→ Records provided

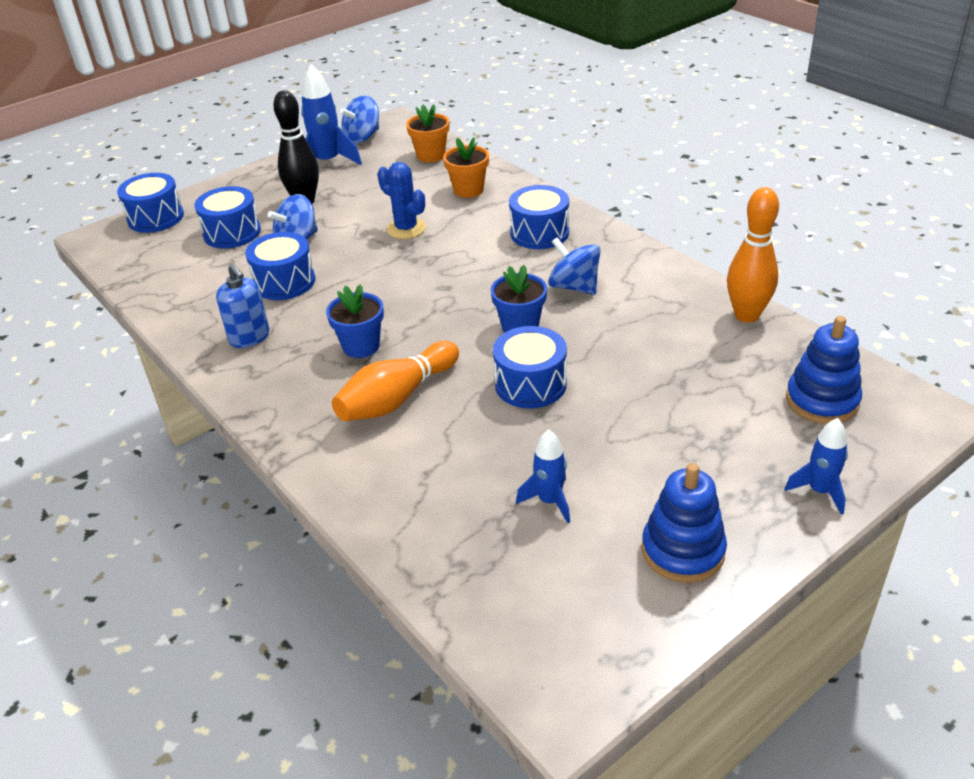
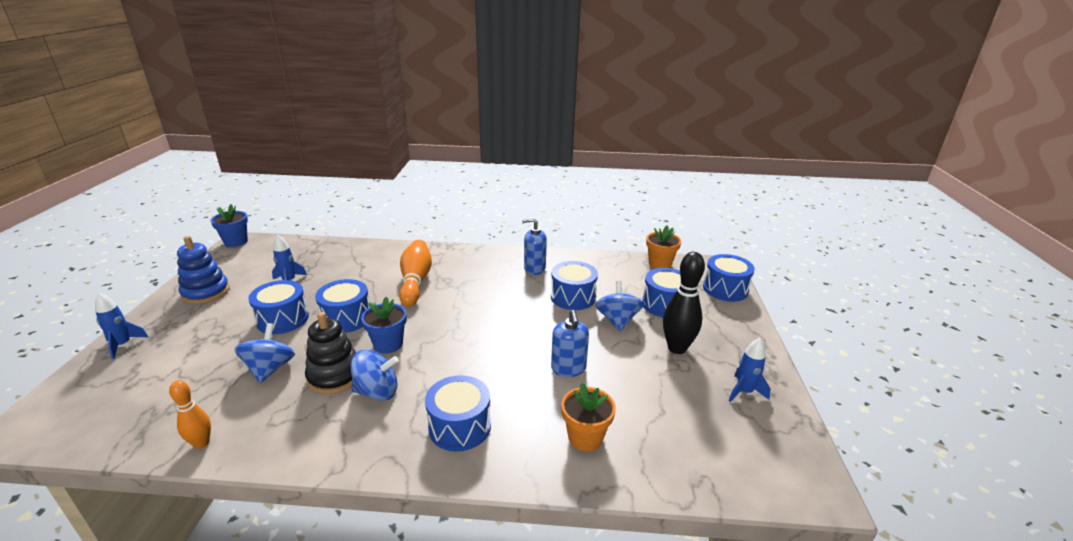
camera: 130 degrees right, 10 degrees down
(328, 162) = (744, 392): blue rocket -> blue rocket, size x0.61
(361, 346) = (470, 291): blue flower pot -> blue flower pot (236, 242)
(362, 137) = (789, 441): blue spinning top -> blue spinning top (270, 369)
(406, 229) = (568, 368): blue cactus -> blue soap dispenser
(431, 155) = (690, 460): orange flower pot -> orange flower pot (660, 264)
(598, 319) = (335, 376): none -> black stacking toy
(603, 425) = (283, 319): none -> blue drum
(746, 315) = (201, 443): orange bowling pin -> orange bowling pin, size x0.59
(822, 401) = (120, 400): blue stacking toy -> none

→ Prompt
Print the material above verbatim, no images.

→ Output of the task
camera: 130 degrees right, 10 degrees down
(328, 162) = (744, 392): blue rocket -> blue rocket, size x0.61
(361, 346) = (470, 291): blue flower pot -> blue flower pot (236, 242)
(362, 137) = (789, 441): blue spinning top -> blue spinning top (270, 369)
(406, 229) = (568, 368): blue cactus -> blue soap dispenser
(431, 155) = (690, 460): orange flower pot -> orange flower pot (660, 264)
(598, 319) = (335, 376): none -> black stacking toy
(603, 425) = (283, 319): none -> blue drum
(746, 315) = (201, 443): orange bowling pin -> orange bowling pin, size x0.59
(822, 401) = (120, 400): blue stacking toy -> none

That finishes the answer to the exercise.